» What the exercise asks
From the records below, output exactly the lines running from the line containing "purple cube: 2 -> 4" through the line containing "turquoise mouse: 10 -> 8", and no others.
══ Given data ══
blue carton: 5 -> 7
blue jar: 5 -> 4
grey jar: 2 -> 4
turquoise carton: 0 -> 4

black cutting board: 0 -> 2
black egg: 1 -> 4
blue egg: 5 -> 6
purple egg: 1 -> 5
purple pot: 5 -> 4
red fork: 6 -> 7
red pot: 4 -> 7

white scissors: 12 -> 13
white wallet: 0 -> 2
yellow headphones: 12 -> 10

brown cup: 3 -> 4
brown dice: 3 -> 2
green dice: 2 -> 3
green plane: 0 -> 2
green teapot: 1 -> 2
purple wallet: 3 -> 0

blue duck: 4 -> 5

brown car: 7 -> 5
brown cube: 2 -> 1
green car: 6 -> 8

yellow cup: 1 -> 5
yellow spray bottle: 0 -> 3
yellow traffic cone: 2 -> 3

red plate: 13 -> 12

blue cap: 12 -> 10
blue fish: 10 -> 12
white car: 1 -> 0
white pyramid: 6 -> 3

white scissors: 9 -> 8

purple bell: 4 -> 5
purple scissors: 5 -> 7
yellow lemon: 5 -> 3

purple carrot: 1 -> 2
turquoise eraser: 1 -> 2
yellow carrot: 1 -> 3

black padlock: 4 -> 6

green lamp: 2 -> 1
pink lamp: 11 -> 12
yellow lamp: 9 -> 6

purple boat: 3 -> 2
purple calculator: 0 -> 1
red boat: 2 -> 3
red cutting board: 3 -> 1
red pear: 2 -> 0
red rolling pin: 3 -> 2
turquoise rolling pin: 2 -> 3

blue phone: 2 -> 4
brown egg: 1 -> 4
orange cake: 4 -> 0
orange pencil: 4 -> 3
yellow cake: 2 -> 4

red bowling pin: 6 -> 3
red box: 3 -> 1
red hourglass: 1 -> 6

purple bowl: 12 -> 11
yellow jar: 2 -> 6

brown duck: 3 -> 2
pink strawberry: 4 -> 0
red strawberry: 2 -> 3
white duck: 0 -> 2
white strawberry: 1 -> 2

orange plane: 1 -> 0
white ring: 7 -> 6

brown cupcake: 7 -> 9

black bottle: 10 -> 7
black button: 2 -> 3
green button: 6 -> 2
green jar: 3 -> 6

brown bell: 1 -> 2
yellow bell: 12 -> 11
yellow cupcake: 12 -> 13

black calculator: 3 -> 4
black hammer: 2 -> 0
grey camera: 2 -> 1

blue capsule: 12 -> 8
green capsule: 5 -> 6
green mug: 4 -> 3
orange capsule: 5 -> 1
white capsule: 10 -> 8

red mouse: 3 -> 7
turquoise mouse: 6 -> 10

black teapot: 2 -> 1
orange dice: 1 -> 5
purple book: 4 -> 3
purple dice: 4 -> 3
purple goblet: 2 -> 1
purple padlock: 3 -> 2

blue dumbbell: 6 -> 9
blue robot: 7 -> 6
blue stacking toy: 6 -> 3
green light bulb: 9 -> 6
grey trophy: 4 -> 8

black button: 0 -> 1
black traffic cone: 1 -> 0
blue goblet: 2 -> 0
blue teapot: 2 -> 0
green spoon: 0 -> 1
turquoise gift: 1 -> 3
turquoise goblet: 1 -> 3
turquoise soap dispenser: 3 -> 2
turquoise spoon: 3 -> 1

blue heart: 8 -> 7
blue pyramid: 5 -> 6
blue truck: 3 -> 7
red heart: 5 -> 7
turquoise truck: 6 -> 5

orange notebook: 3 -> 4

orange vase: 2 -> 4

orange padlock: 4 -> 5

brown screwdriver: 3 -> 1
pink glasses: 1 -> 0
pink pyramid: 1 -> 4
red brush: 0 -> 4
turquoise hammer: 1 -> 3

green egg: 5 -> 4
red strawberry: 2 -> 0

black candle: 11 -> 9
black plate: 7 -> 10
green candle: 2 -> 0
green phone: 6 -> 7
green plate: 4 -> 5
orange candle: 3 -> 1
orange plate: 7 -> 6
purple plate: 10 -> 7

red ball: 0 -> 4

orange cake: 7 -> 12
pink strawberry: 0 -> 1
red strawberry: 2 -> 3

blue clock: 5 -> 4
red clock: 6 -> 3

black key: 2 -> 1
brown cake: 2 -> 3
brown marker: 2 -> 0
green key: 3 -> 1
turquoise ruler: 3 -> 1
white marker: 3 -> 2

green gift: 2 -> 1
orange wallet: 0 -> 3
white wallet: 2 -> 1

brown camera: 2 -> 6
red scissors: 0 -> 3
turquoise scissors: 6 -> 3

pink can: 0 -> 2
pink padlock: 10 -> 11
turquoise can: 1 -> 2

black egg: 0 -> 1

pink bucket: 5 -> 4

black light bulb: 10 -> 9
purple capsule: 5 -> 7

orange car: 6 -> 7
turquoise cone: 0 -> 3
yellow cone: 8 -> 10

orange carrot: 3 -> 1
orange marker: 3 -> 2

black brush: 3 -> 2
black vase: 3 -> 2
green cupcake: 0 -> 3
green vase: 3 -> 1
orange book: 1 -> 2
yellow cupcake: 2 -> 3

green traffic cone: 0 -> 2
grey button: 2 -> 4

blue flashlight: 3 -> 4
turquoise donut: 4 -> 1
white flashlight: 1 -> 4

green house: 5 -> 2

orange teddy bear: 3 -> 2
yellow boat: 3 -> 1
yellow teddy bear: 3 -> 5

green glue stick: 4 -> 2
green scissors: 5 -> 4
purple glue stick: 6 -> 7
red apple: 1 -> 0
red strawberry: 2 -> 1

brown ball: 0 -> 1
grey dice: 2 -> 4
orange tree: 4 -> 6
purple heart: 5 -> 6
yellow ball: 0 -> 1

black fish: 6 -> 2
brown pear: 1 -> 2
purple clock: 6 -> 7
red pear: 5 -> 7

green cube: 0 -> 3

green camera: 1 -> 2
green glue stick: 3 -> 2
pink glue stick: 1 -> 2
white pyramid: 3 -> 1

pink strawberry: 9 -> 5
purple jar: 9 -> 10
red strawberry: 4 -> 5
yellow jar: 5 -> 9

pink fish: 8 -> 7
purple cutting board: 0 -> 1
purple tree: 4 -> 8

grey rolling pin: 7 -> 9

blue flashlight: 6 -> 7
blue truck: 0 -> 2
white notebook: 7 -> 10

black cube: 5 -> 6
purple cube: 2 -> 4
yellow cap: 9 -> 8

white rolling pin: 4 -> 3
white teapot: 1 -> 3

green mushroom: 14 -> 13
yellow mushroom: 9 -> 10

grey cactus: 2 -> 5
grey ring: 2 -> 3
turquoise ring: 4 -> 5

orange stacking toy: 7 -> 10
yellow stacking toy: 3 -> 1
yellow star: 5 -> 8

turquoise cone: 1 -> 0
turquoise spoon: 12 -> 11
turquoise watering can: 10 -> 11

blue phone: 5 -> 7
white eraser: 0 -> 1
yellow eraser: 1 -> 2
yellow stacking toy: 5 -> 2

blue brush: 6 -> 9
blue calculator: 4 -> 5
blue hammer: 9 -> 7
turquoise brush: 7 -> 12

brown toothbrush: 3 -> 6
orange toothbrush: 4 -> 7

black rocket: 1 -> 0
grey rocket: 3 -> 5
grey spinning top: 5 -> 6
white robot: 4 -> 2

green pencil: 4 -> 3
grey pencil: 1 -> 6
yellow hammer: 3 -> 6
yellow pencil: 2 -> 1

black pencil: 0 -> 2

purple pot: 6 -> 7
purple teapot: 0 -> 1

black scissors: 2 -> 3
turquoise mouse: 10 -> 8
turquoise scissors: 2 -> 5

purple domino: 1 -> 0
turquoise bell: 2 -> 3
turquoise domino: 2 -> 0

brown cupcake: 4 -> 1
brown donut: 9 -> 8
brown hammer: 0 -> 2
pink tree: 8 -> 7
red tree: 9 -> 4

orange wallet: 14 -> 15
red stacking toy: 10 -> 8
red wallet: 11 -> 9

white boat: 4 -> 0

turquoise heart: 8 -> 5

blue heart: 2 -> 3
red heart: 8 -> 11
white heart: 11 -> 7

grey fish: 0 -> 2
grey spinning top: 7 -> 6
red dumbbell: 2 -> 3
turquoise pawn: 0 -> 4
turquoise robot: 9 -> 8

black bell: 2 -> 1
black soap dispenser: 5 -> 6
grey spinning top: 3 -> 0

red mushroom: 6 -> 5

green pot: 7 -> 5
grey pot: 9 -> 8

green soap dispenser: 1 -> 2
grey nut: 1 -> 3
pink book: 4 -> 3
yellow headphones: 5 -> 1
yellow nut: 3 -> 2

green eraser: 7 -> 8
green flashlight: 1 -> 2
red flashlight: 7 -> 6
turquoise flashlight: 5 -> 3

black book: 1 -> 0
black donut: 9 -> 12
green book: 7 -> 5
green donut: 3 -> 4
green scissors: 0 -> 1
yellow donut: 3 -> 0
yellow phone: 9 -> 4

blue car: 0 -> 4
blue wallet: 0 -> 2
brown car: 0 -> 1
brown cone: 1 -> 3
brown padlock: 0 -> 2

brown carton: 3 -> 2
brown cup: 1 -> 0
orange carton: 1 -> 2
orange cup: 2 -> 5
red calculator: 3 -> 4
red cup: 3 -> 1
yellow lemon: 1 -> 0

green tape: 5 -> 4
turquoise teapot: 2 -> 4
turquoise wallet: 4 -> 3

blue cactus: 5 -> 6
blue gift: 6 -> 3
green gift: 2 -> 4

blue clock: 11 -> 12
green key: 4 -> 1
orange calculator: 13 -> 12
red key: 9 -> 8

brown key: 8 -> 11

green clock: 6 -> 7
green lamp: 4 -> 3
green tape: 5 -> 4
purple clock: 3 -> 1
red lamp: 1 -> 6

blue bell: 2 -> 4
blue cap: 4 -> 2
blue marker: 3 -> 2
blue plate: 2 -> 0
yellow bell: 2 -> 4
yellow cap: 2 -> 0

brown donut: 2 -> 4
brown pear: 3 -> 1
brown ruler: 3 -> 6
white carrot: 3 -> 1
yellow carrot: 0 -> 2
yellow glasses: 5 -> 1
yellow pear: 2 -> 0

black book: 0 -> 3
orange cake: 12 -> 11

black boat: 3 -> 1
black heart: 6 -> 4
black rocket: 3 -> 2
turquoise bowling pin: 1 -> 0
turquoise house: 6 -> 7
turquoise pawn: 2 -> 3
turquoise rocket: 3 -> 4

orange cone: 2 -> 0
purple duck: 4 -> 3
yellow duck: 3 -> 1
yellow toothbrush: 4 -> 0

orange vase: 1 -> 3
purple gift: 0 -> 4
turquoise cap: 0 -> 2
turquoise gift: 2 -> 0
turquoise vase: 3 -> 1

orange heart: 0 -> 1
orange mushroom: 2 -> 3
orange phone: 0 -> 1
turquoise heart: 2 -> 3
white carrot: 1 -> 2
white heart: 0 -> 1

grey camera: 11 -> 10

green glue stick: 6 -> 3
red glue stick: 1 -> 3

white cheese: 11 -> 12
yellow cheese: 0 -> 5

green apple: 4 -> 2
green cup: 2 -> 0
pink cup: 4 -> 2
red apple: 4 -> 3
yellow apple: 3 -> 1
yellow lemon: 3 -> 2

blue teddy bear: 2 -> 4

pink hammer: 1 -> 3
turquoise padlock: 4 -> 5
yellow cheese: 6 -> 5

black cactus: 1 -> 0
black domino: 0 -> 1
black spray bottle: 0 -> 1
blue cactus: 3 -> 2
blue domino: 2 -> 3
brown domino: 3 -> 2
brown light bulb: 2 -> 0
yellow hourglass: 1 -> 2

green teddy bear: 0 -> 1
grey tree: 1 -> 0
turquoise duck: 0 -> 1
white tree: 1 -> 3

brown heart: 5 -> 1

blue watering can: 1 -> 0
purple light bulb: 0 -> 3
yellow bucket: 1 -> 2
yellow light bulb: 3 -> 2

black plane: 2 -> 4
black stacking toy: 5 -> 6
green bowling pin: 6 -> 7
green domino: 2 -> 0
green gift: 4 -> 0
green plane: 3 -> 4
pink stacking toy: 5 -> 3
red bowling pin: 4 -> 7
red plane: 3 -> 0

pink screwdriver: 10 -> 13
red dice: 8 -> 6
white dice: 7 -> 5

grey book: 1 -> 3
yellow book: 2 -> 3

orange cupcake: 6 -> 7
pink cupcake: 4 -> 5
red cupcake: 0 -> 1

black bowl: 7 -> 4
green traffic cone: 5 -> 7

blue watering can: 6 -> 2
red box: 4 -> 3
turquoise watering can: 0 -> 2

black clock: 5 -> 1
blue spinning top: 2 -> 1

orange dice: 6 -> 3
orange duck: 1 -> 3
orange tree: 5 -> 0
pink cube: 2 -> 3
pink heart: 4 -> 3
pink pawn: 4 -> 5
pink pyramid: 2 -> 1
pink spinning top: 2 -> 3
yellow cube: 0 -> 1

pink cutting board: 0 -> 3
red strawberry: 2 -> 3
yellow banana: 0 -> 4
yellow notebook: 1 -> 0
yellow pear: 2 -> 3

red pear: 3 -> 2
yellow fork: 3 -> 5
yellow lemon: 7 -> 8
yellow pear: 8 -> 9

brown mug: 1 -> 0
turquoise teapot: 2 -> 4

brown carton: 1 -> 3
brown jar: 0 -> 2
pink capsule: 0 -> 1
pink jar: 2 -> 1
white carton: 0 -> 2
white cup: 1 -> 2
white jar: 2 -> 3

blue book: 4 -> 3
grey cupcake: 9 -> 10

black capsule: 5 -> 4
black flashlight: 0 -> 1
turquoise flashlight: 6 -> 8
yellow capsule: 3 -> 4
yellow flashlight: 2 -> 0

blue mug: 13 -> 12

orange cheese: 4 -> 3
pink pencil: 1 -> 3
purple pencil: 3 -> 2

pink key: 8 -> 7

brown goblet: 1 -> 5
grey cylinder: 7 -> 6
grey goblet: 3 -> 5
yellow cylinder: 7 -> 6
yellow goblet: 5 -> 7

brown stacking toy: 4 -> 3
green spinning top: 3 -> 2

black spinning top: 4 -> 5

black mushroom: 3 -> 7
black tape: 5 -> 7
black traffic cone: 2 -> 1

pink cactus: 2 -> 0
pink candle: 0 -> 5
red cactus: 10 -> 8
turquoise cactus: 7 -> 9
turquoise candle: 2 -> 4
═══
» Output below
purple cube: 2 -> 4
yellow cap: 9 -> 8

white rolling pin: 4 -> 3
white teapot: 1 -> 3

green mushroom: 14 -> 13
yellow mushroom: 9 -> 10

grey cactus: 2 -> 5
grey ring: 2 -> 3
turquoise ring: 4 -> 5

orange stacking toy: 7 -> 10
yellow stacking toy: 3 -> 1
yellow star: 5 -> 8

turquoise cone: 1 -> 0
turquoise spoon: 12 -> 11
turquoise watering can: 10 -> 11

blue phone: 5 -> 7
white eraser: 0 -> 1
yellow eraser: 1 -> 2
yellow stacking toy: 5 -> 2

blue brush: 6 -> 9
blue calculator: 4 -> 5
blue hammer: 9 -> 7
turquoise brush: 7 -> 12

brown toothbrush: 3 -> 6
orange toothbrush: 4 -> 7

black rocket: 1 -> 0
grey rocket: 3 -> 5
grey spinning top: 5 -> 6
white robot: 4 -> 2

green pencil: 4 -> 3
grey pencil: 1 -> 6
yellow hammer: 3 -> 6
yellow pencil: 2 -> 1

black pencil: 0 -> 2

purple pot: 6 -> 7
purple teapot: 0 -> 1

black scissors: 2 -> 3
turquoise mouse: 10 -> 8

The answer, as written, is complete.